((

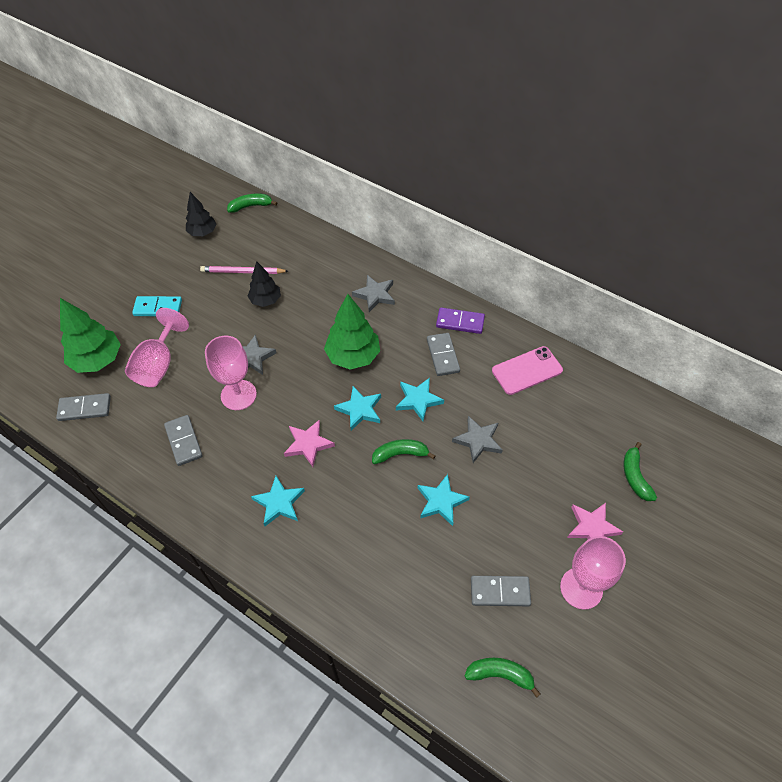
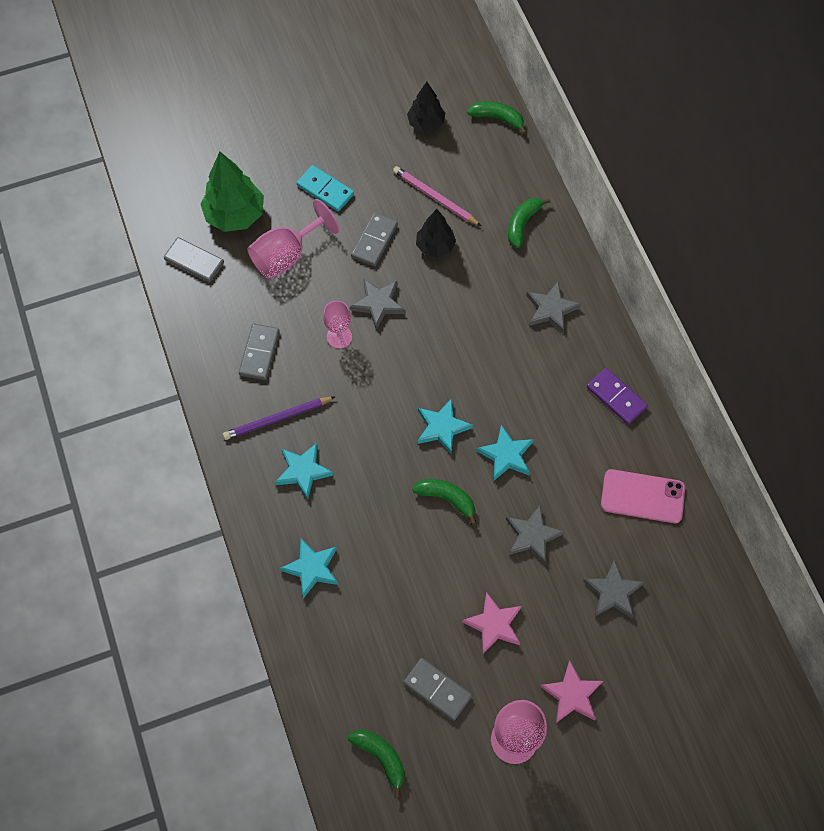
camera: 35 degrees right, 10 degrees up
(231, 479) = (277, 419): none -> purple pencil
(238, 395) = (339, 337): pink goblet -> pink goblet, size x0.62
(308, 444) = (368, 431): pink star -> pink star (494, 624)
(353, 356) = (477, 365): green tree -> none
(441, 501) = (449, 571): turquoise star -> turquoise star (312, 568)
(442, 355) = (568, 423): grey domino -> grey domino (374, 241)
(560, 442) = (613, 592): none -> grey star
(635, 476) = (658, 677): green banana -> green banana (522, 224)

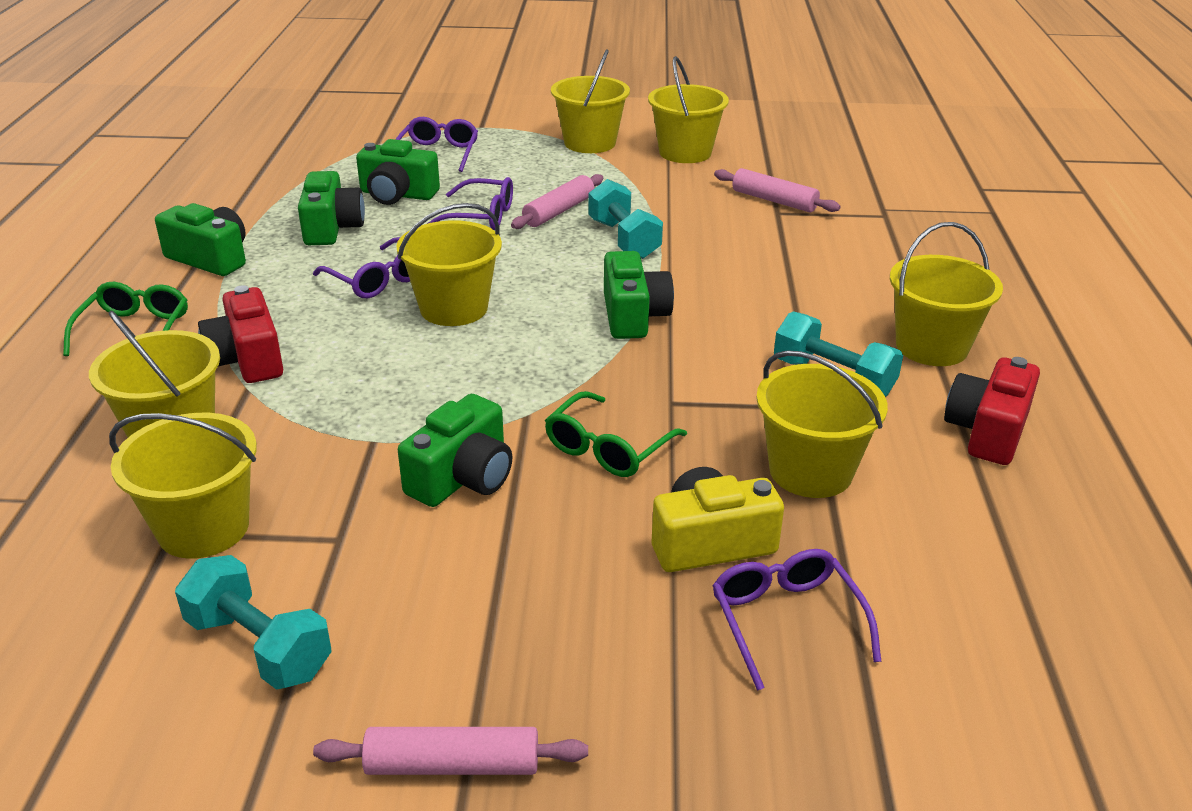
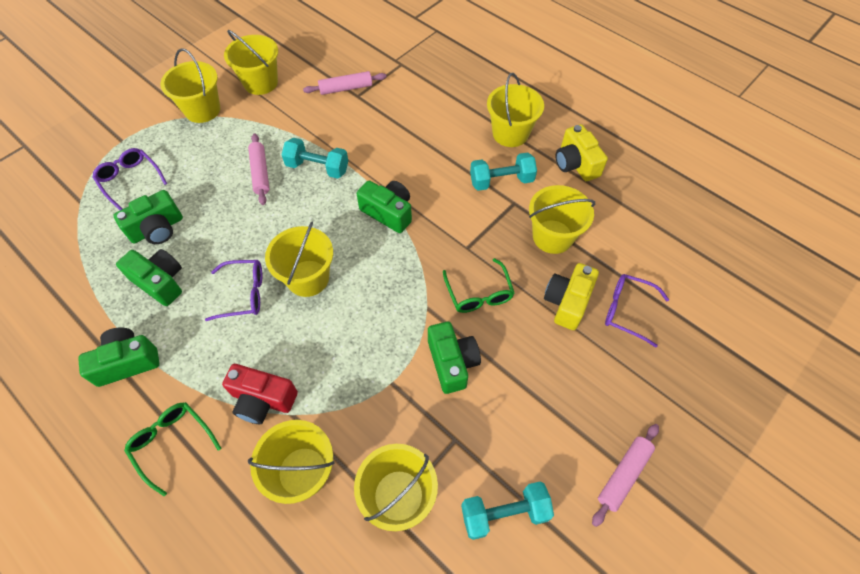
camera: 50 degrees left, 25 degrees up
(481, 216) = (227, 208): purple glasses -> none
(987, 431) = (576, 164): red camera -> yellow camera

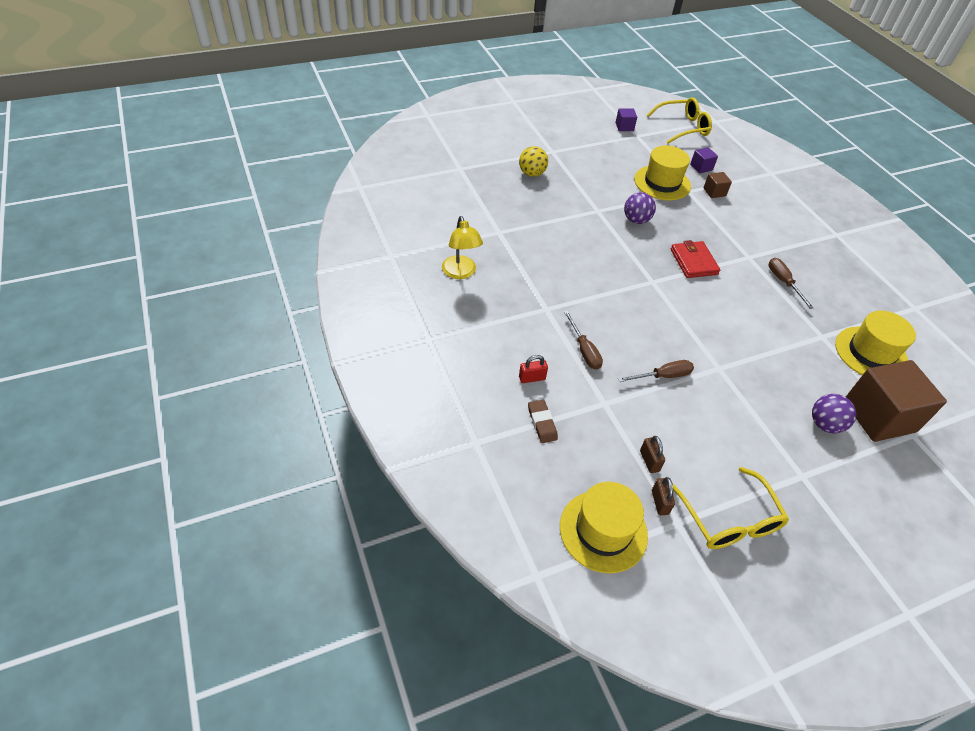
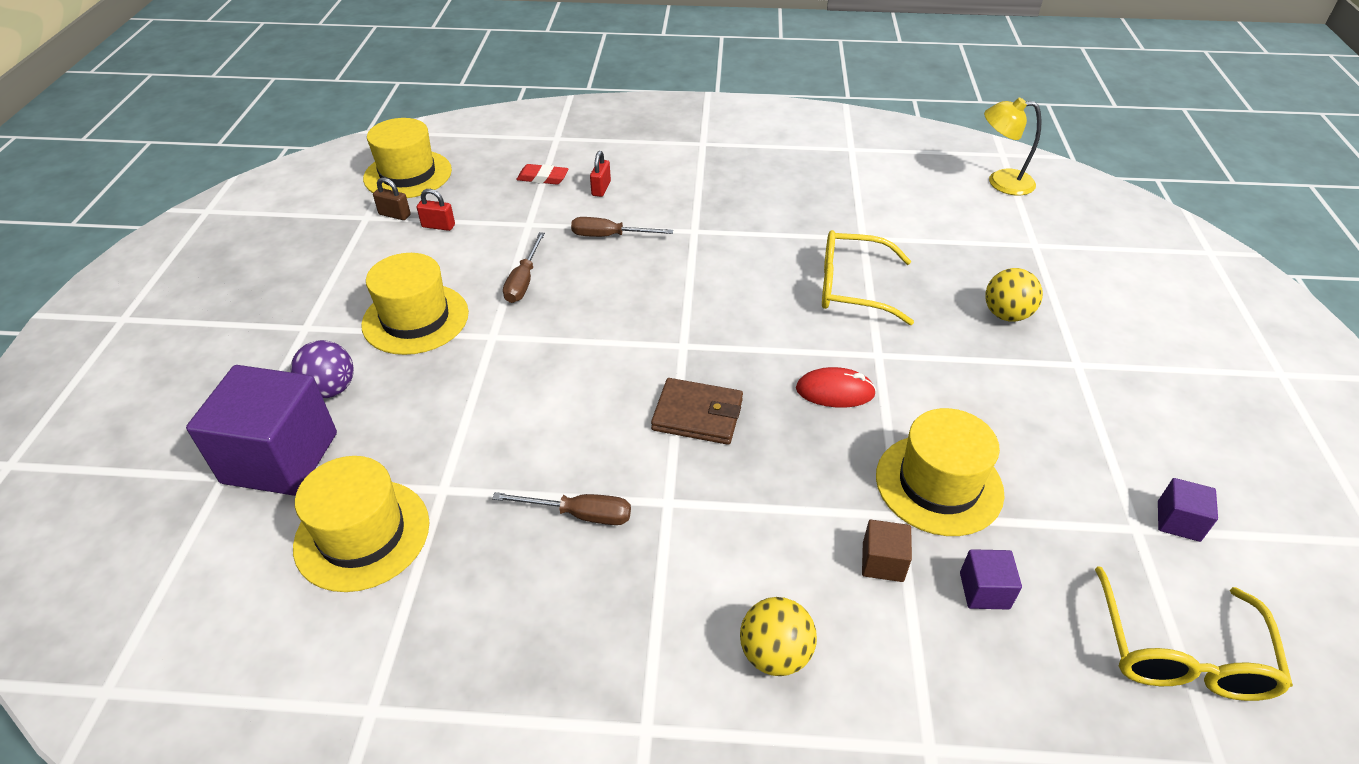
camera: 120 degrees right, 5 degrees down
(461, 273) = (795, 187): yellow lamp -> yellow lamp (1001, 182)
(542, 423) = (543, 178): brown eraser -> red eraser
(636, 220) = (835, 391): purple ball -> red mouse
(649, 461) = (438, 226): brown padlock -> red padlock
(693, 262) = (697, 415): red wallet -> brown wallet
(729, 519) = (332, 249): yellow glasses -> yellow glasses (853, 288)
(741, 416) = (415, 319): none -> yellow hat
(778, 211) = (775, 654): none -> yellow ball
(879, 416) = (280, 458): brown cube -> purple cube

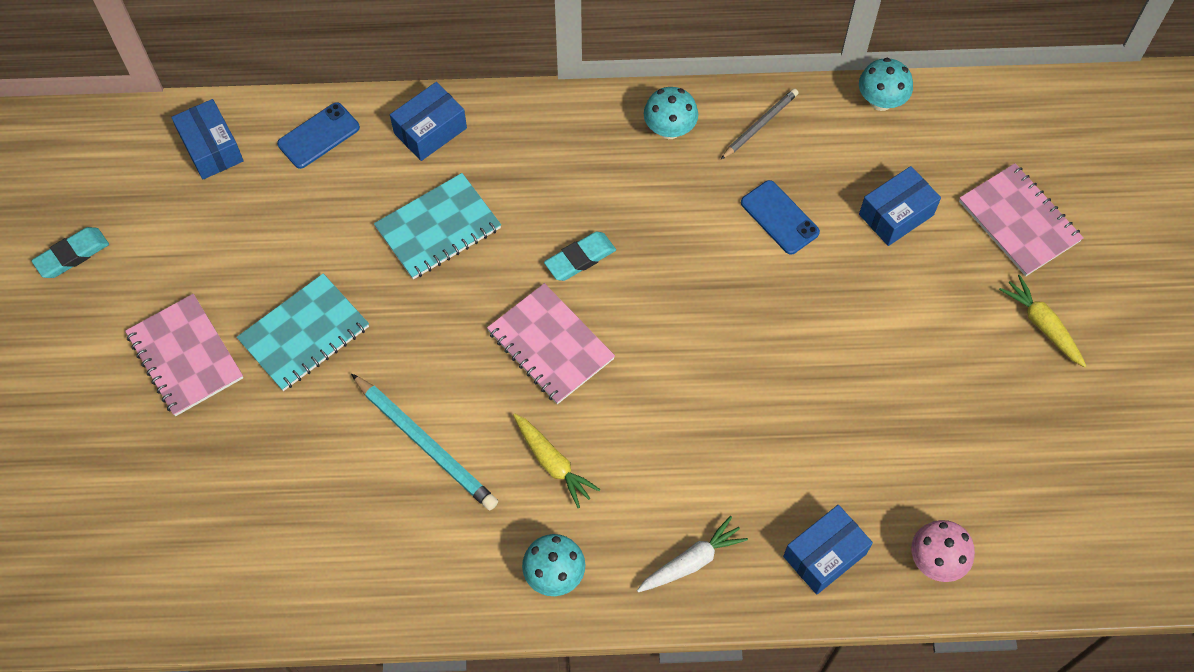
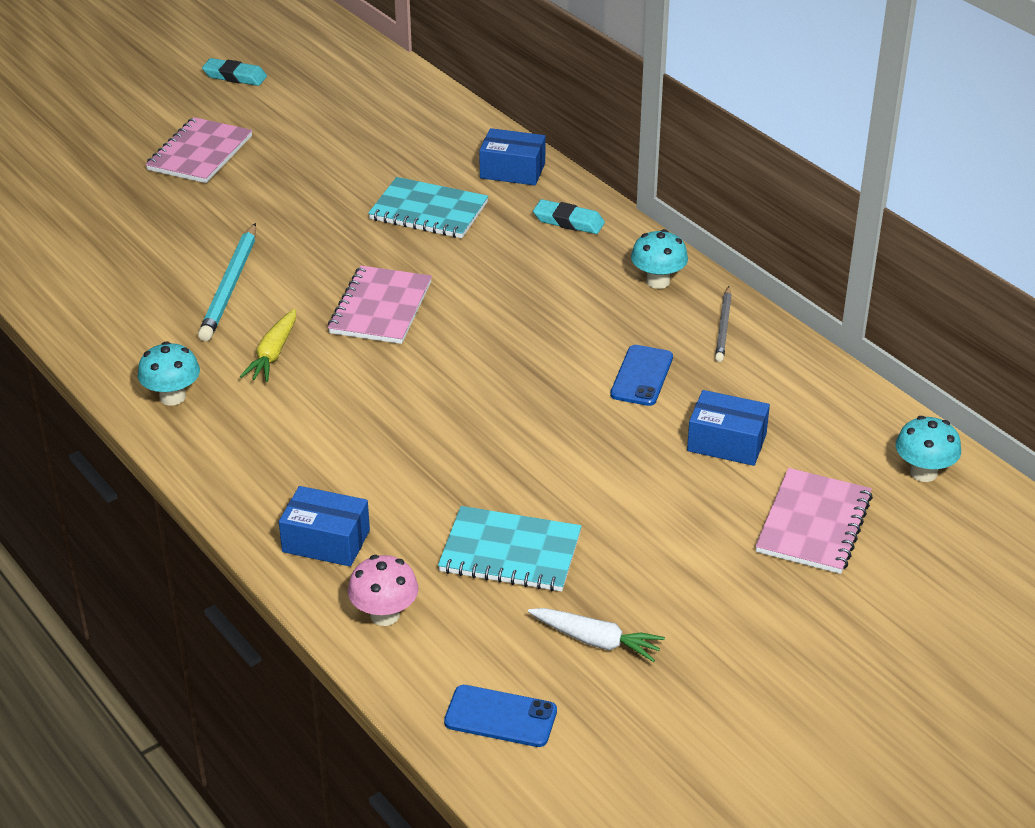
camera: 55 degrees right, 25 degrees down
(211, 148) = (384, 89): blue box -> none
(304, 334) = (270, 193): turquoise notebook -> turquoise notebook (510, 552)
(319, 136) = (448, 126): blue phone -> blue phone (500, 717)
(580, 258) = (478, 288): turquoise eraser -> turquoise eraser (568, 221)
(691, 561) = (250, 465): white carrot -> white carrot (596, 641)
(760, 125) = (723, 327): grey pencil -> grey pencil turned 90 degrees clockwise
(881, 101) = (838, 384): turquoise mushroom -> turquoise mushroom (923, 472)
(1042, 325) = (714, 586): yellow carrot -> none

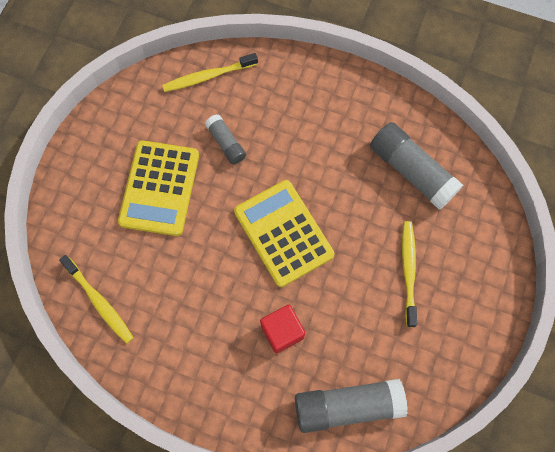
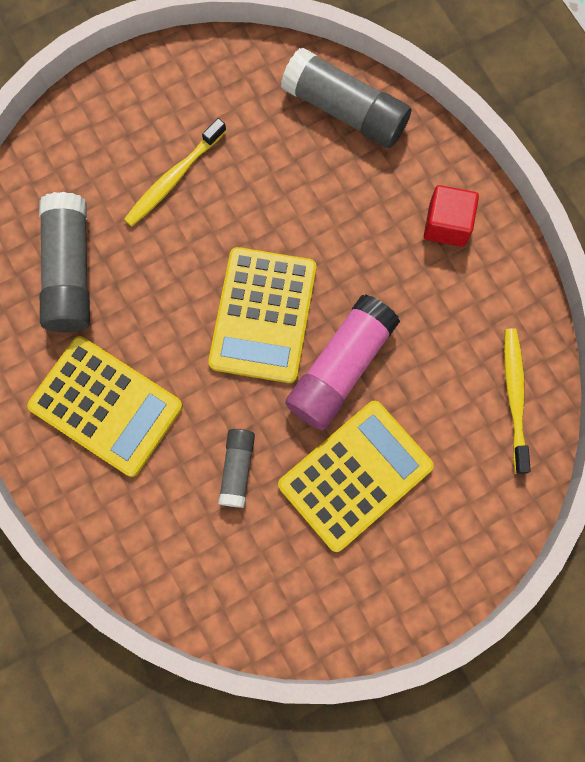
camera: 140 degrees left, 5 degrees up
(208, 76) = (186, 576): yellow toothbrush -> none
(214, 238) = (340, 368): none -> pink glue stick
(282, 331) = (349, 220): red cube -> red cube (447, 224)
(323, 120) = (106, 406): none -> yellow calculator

))

— Assigned task —
Scan the data for the word "cube" and copy every line where it shows up.

— Written solution —
(879, 416) = (280, 458): brown cube -> purple cube
(282, 331) = (349, 220): red cube -> red cube (447, 224)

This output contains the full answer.